● Task item
When a line of the records contains "fork", copy it.

● Record extracts
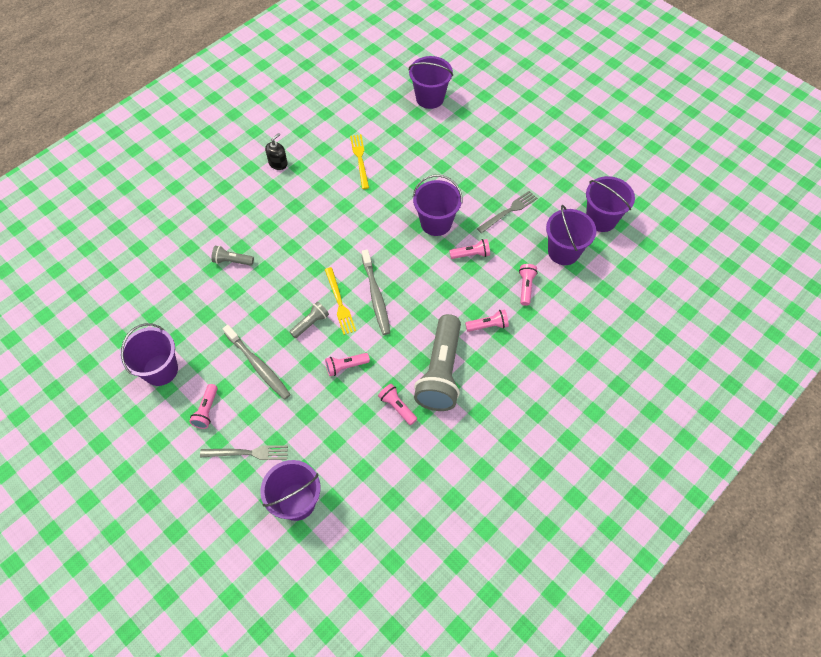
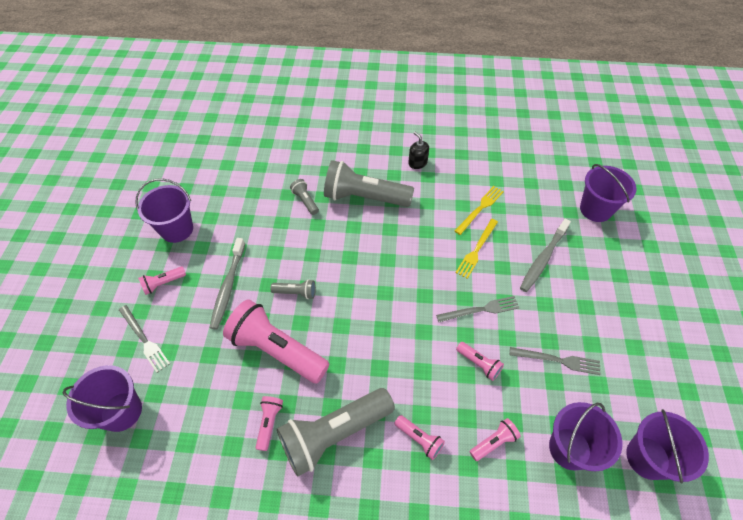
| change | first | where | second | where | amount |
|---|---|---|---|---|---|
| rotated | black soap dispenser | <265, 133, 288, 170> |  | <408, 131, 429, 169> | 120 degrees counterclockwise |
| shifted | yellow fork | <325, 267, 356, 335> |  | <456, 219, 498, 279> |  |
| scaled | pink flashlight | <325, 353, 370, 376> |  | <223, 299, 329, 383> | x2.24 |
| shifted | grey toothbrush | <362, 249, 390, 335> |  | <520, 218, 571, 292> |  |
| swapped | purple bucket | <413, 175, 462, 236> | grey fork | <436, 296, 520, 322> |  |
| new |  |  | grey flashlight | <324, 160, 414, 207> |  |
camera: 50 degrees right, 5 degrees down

● Solution to this task
| shifted | yellow fork | <325, 267, 356, 335> |  | <456, 219, 498, 279> |  |
| swapped | purple bucket | <413, 175, 462, 236> | grey fork | <436, 296, 520, 322> |  |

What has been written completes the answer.